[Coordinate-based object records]
******************************

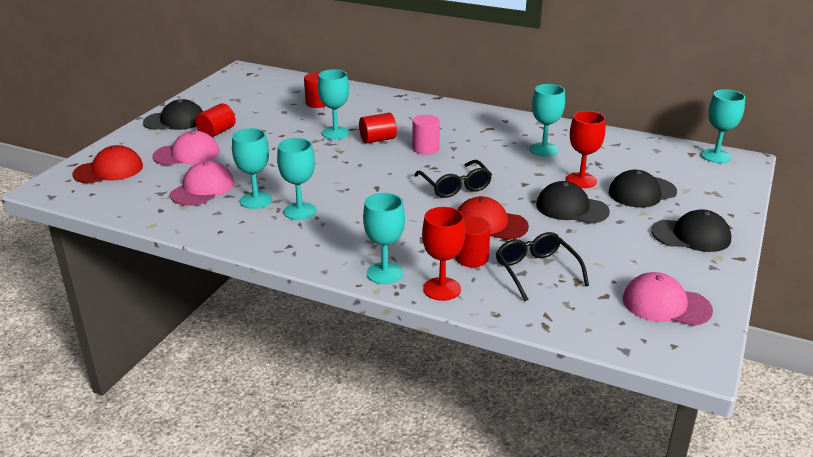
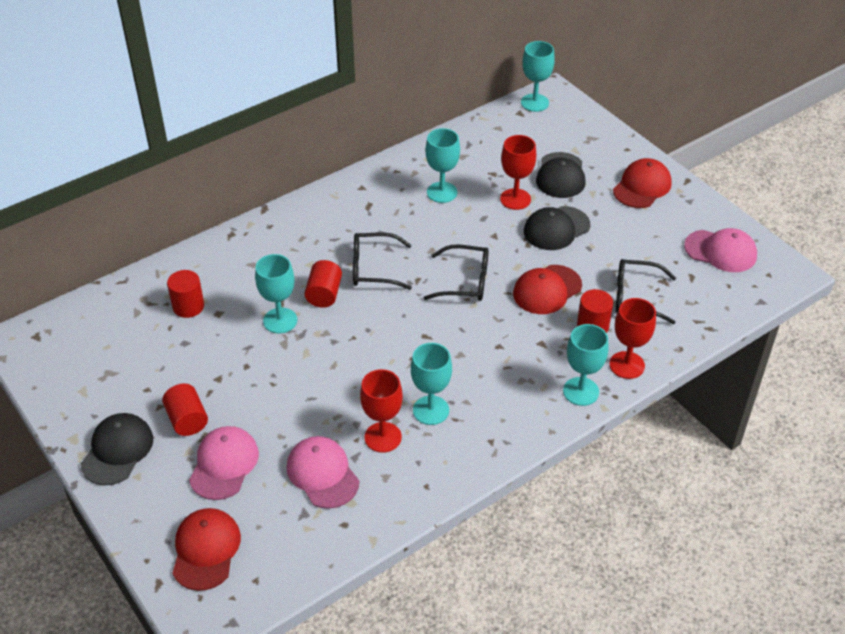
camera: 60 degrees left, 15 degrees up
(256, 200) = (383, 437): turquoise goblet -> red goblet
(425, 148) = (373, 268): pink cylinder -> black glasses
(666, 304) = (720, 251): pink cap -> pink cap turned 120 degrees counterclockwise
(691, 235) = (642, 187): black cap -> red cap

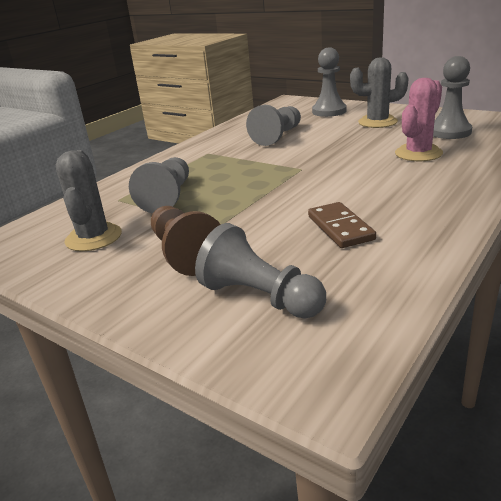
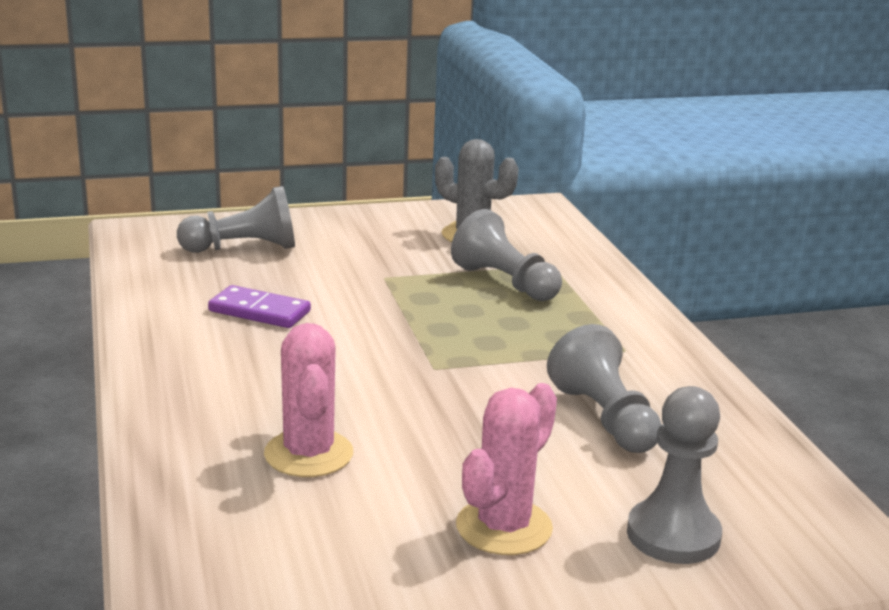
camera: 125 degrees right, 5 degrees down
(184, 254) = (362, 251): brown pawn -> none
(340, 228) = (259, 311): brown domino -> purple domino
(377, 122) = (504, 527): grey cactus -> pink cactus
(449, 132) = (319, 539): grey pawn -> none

******************************

To do:
What goes in the answer is the run of lines from the one holding "(377, 122) = (504, 527): grey" to the end of the entries, reproduced exactly and with nothing else.

Response to the exercise:
(377, 122) = (504, 527): grey cactus -> pink cactus
(449, 132) = (319, 539): grey pawn -> none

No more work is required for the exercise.